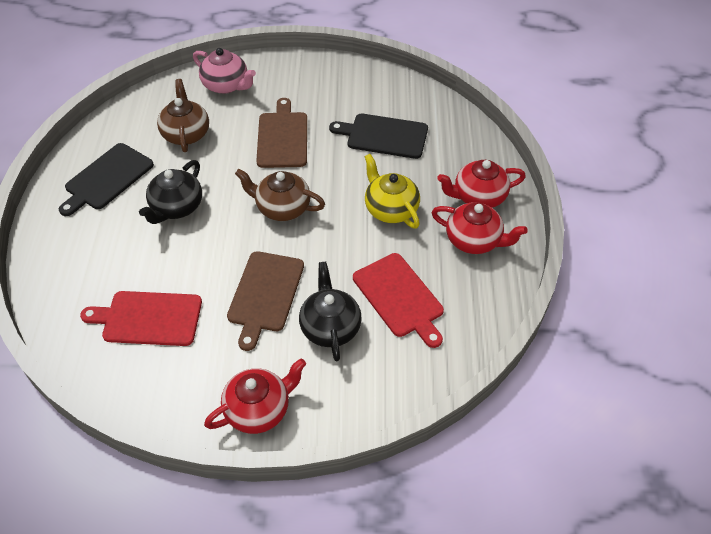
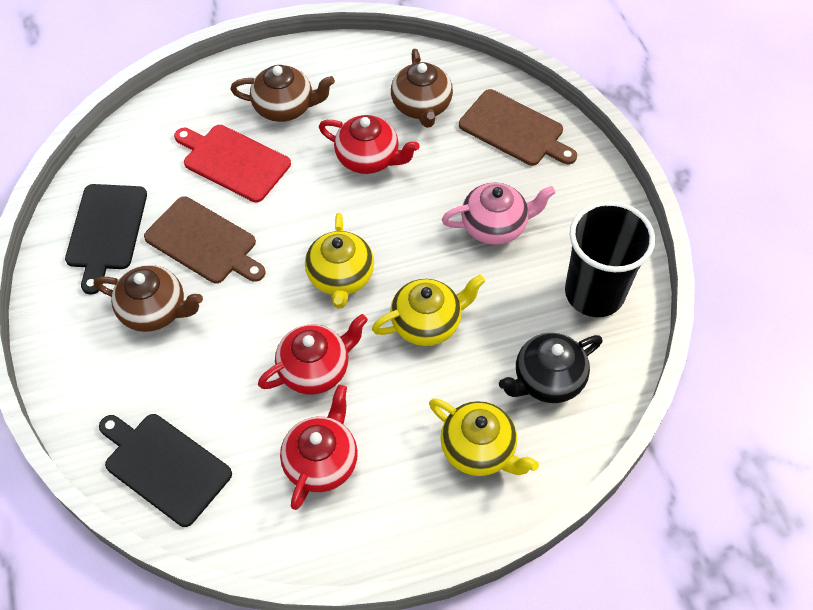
black cup: 0 -> 1
black teapot: 2 -> 1
brown teapot: 2 -> 3
red cutting board: 2 -> 1
yellow teapot: 1 -> 3

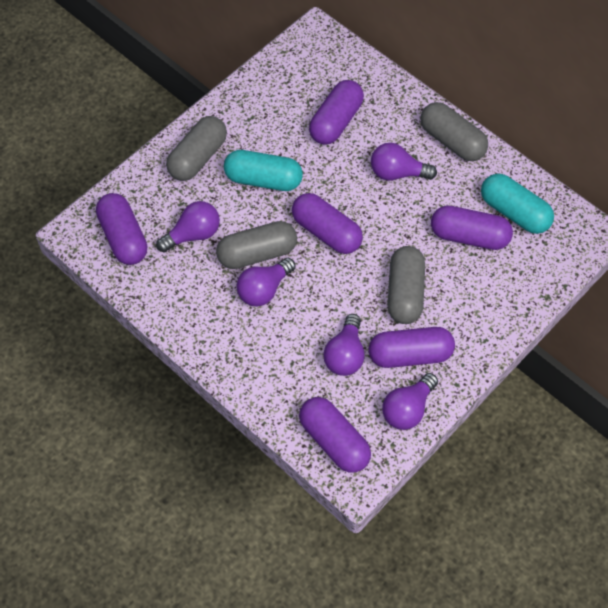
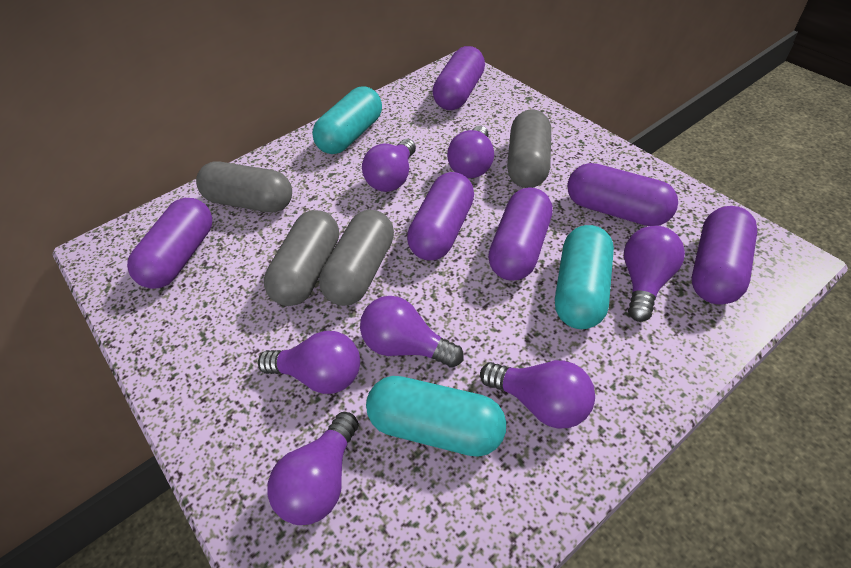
purple light bulb: 5 -> 7
turquoise capsule: 2 -> 3

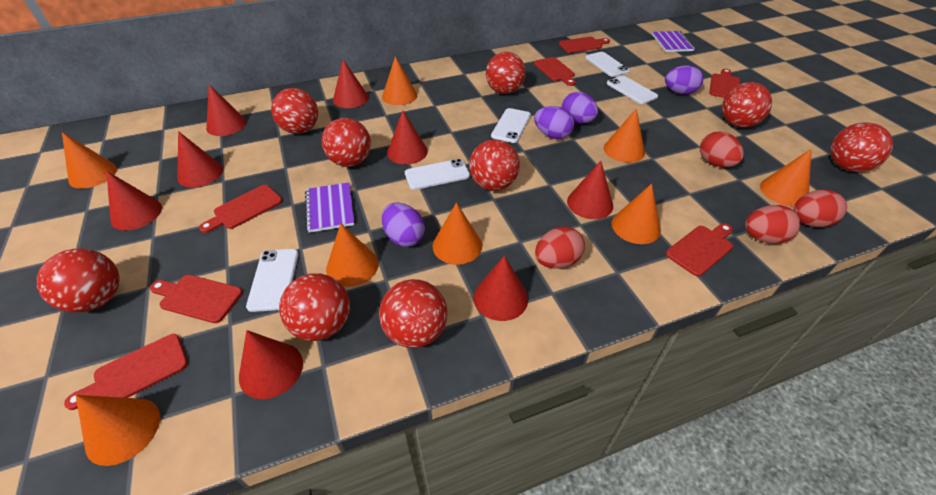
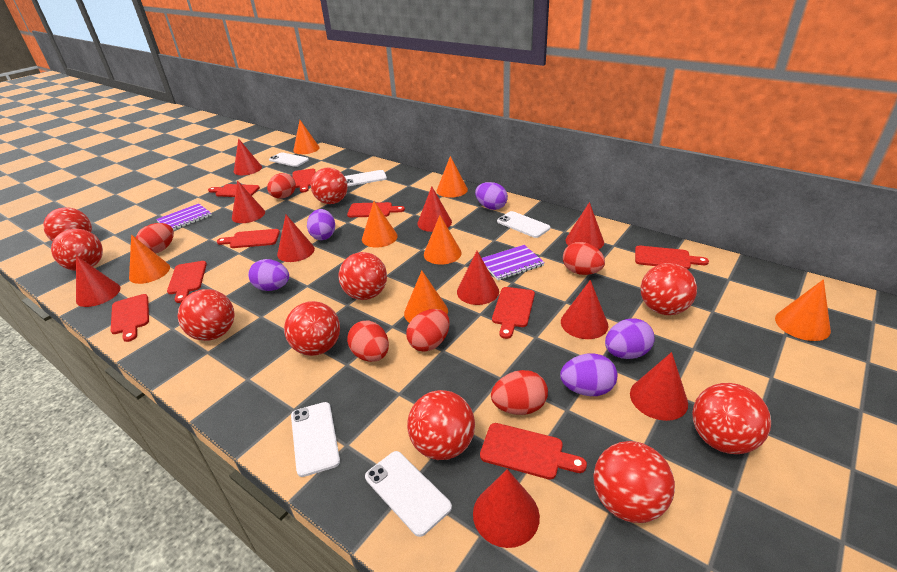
orange cone: 8 -> 7
purple egg: 4 -> 5
red ball: 9 -> 10
red cone: 8 -> 10
red cutting board: 7 -> 9
red egg: 4 -> 6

• • • •

*Work instruction*
The whole of the data needs to be copied word for word, though not its pictures.

*Result below*
black cup: 0 -> 1
black teapot: 2 -> 1
brown teapot: 2 -> 3
red cutting board: 2 -> 1
yellow teapot: 1 -> 3

purple light bulb: 5 -> 7
turquoise capsule: 2 -> 3

orange cone: 8 -> 7
purple egg: 4 -> 5
red ball: 9 -> 10
red cone: 8 -> 10
red cutting board: 7 -> 9
red egg: 4 -> 6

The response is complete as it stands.